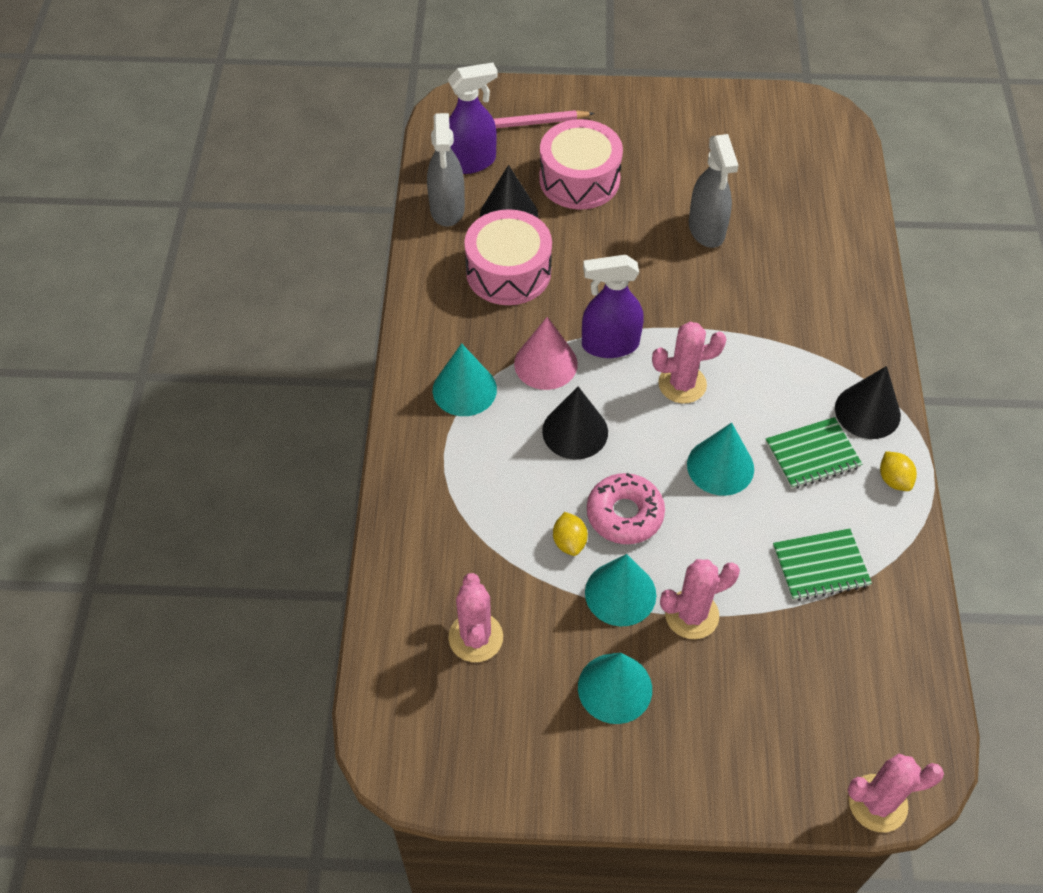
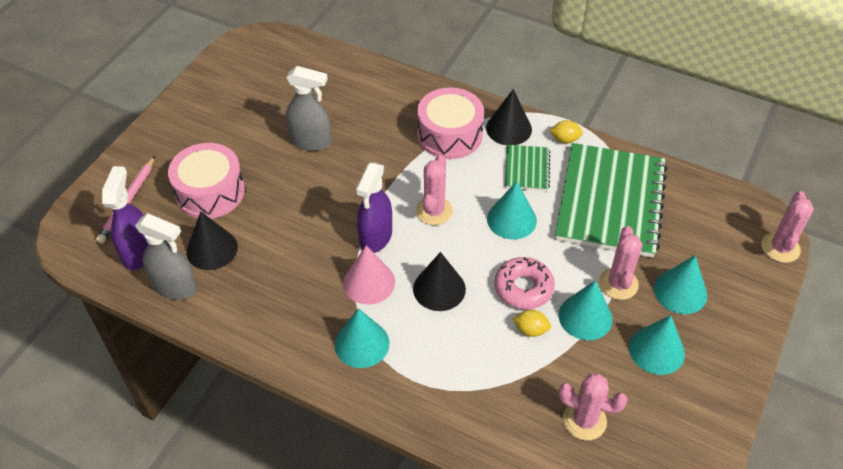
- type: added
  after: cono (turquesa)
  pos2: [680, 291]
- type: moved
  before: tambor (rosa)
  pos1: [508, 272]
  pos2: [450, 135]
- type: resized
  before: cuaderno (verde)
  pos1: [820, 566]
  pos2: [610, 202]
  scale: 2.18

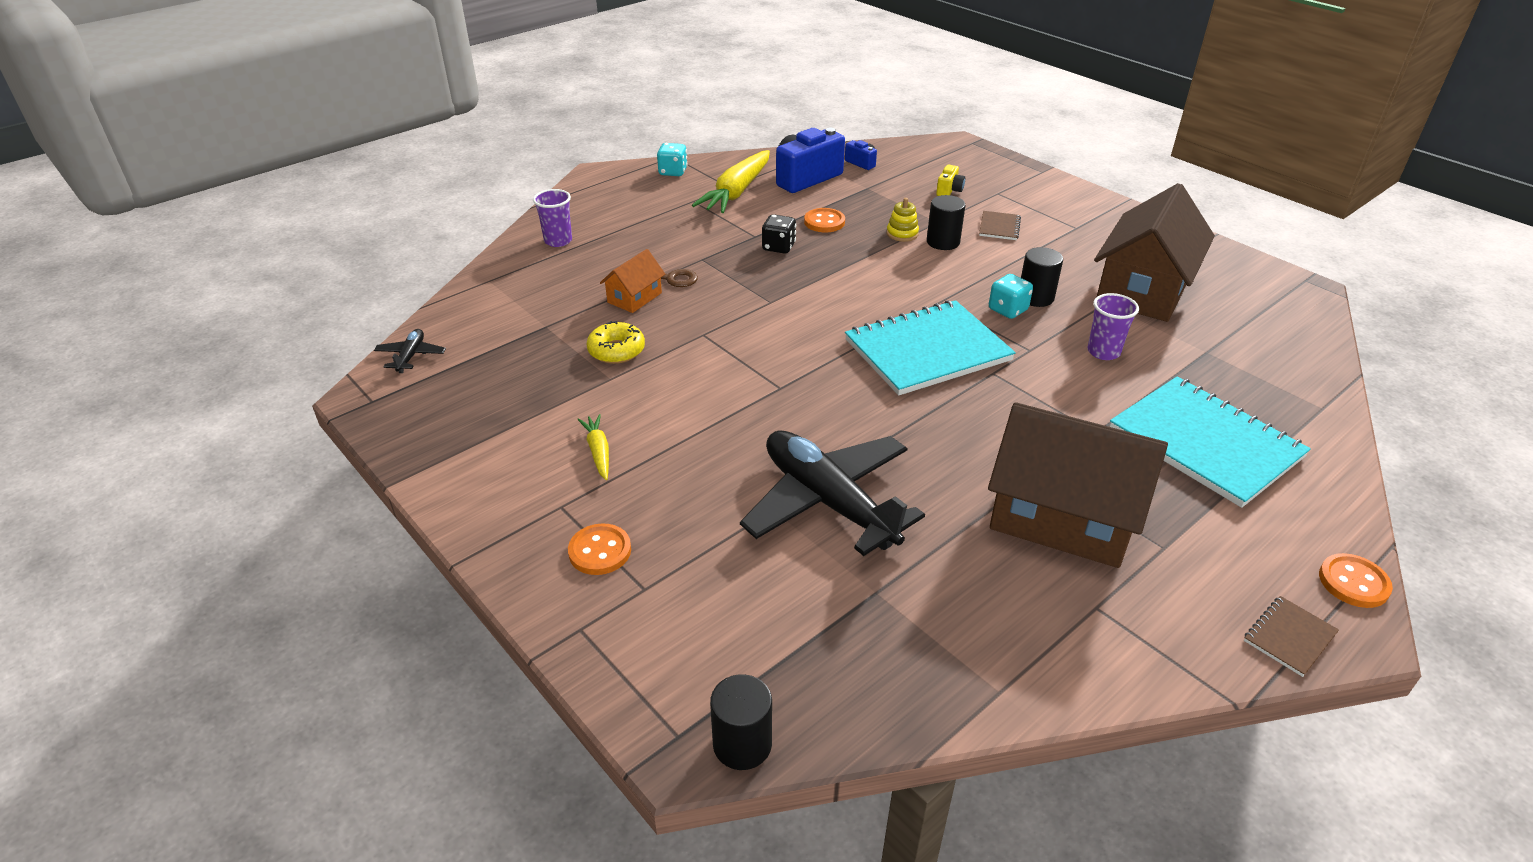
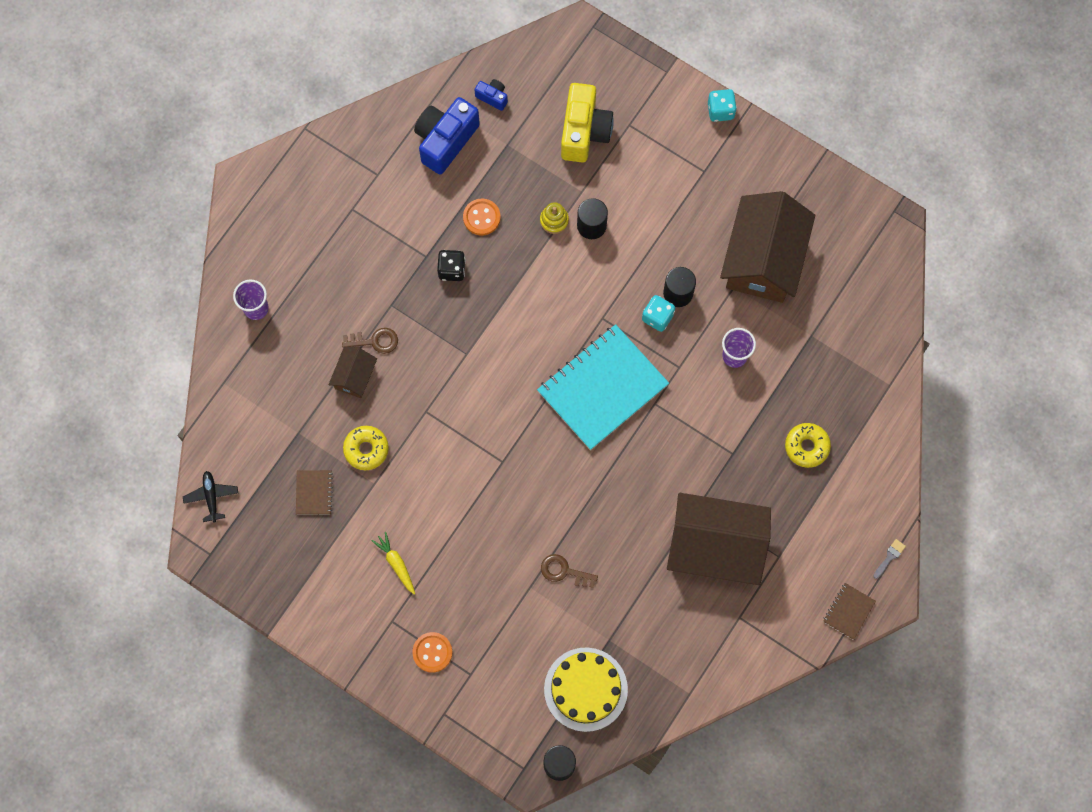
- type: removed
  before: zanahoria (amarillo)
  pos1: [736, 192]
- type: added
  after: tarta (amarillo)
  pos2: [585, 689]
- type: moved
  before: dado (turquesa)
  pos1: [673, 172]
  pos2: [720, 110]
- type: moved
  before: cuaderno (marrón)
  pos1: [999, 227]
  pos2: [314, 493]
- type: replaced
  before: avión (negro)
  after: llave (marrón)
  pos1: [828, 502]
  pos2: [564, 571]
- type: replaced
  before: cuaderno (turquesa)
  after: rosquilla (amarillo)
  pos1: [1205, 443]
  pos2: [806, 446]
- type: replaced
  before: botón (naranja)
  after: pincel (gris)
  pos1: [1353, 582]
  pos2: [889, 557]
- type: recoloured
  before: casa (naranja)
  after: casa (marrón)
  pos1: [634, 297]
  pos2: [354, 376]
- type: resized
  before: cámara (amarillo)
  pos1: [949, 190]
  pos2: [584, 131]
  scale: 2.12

-------

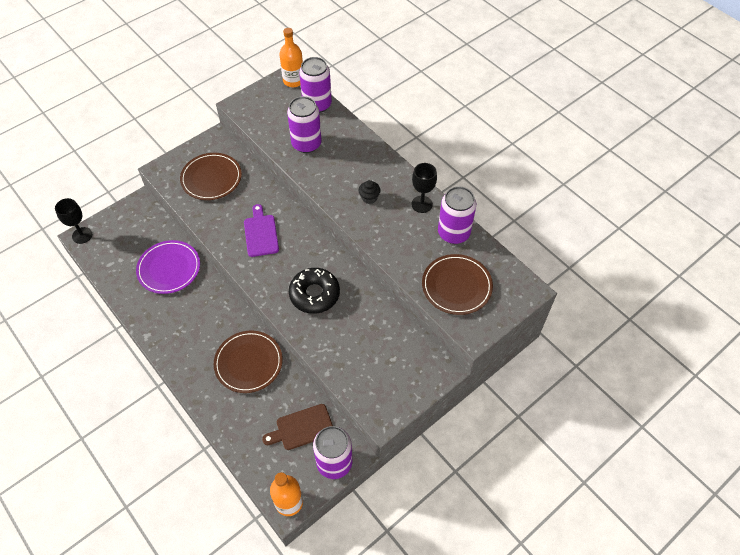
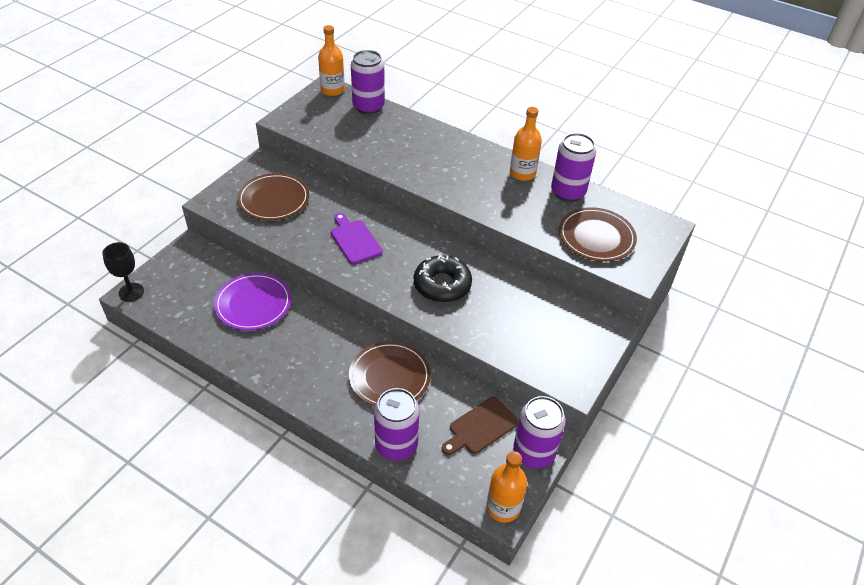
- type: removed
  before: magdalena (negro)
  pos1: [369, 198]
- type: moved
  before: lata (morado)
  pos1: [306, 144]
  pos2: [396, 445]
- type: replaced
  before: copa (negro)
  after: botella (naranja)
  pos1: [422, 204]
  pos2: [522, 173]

-------

TASK:
Using the data above, reproduce exactly the lines from the line that contains "before: tambor (rosa)" through the line that contains "pos2: [610, 202]", including both.

OUTPUT FOR THIS TASK:
  before: tambor (rosa)
  pos1: [508, 272]
  pos2: [450, 135]
- type: resized
  before: cuaderno (verde)
  pos1: [820, 566]
  pos2: [610, 202]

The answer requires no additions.